### Provided information
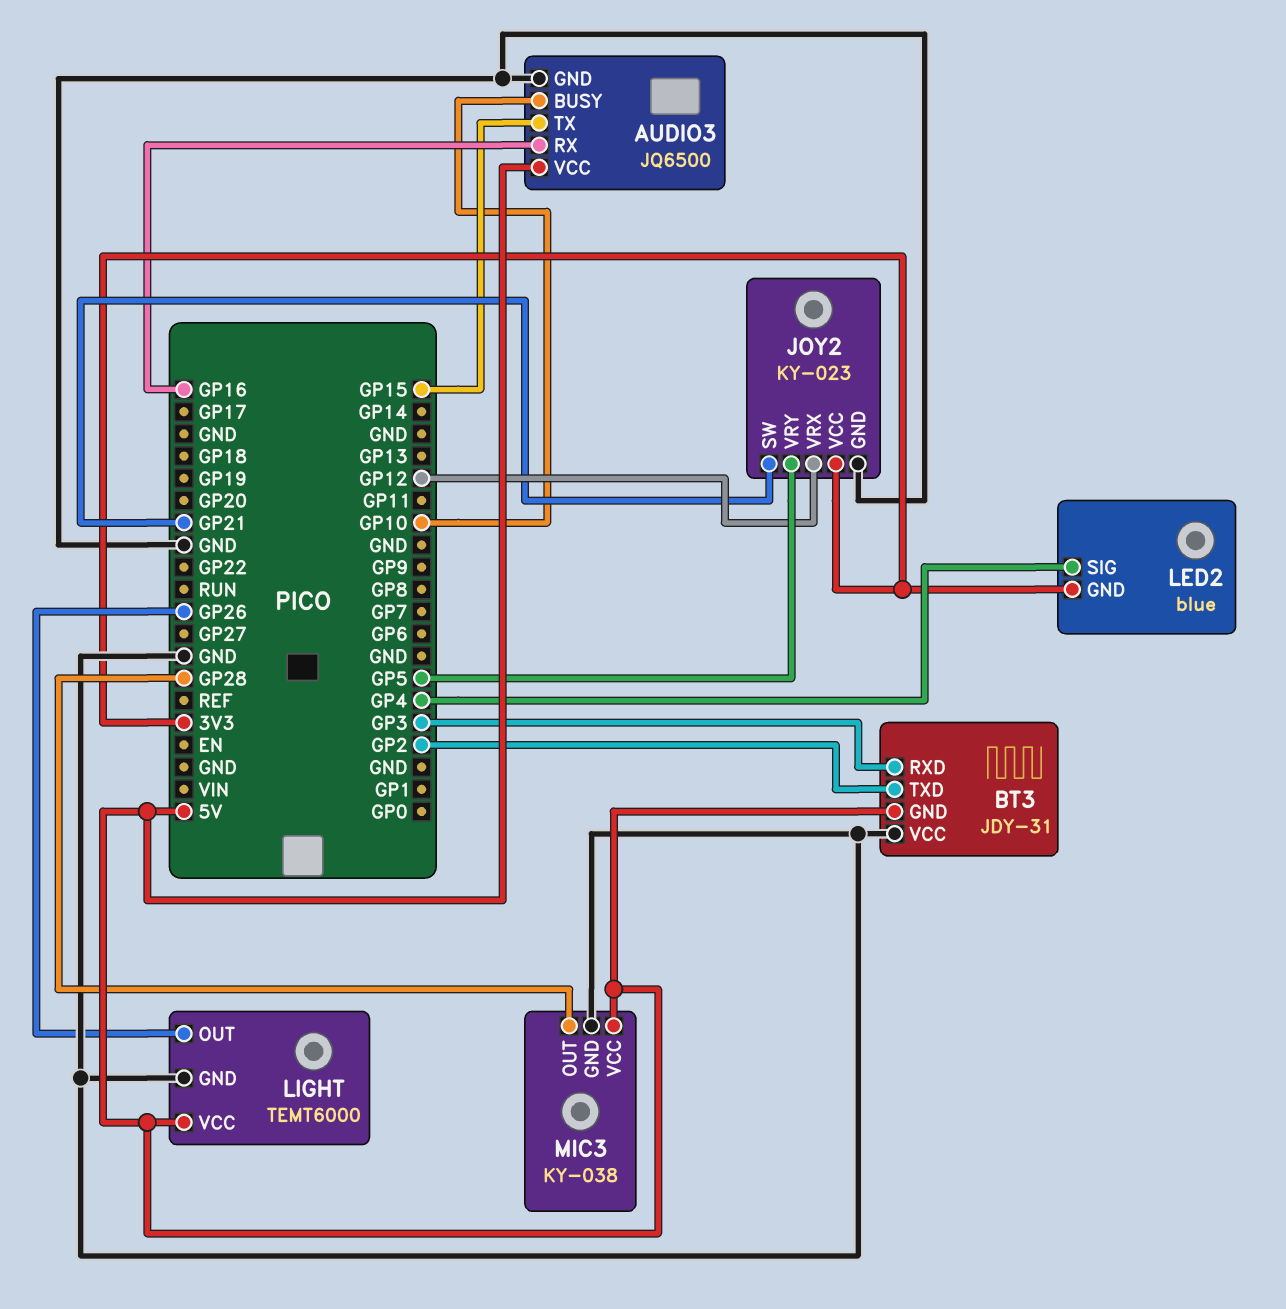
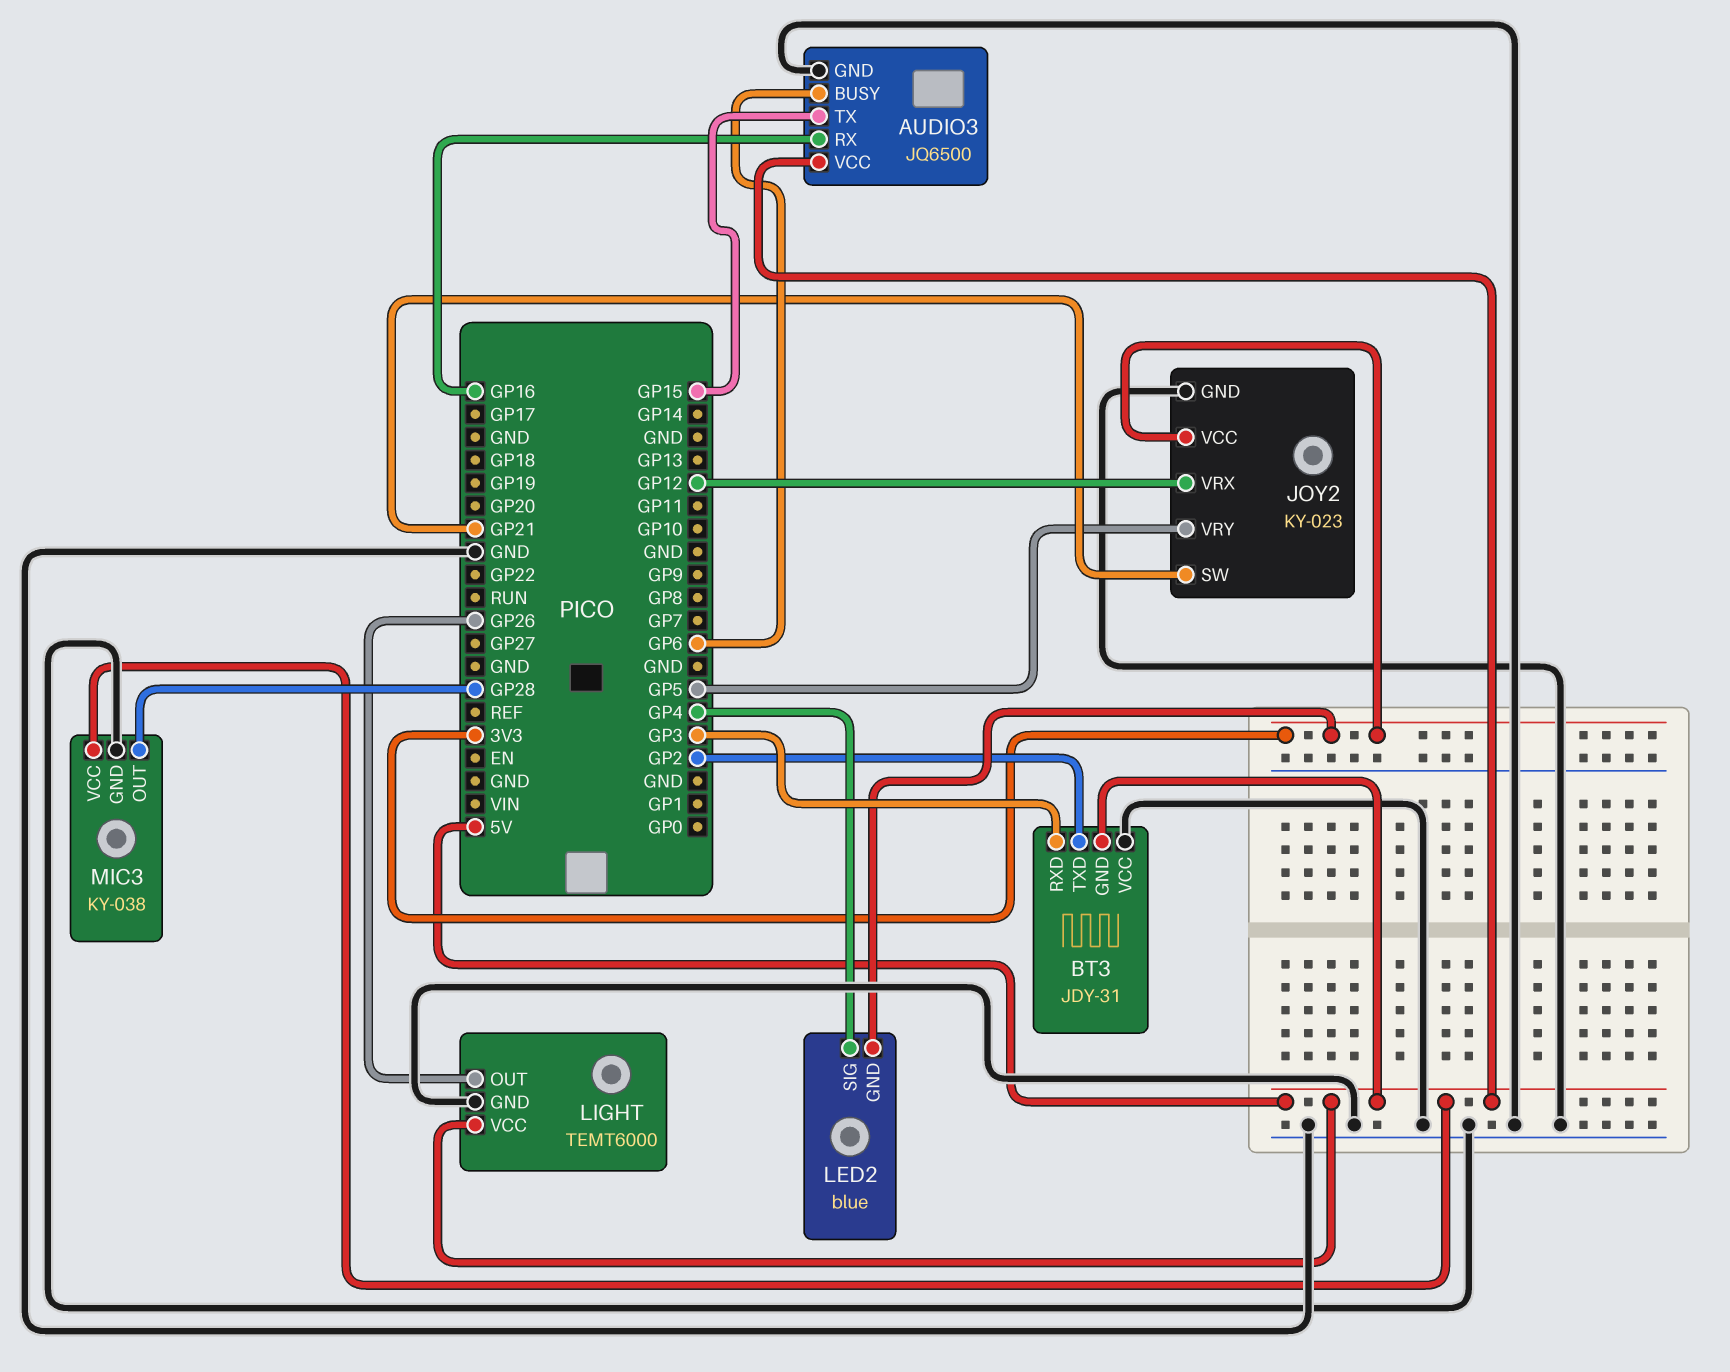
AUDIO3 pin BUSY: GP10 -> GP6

---

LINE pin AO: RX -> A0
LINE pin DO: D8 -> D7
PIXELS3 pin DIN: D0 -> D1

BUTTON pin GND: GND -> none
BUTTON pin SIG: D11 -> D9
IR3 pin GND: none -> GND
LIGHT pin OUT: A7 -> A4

### Requirement
What do the lines above say from the one containing "PIXELS3 pin DIN: D0 -> D1" down to the one containing "LIGHT pin OUT: A7 -> A4"? Return them exactly, both end lines included, and only them.

### Answer to this problem
PIXELS3 pin DIN: D0 -> D1

BUTTON pin GND: GND -> none
BUTTON pin SIG: D11 -> D9
IR3 pin GND: none -> GND
LIGHT pin OUT: A7 -> A4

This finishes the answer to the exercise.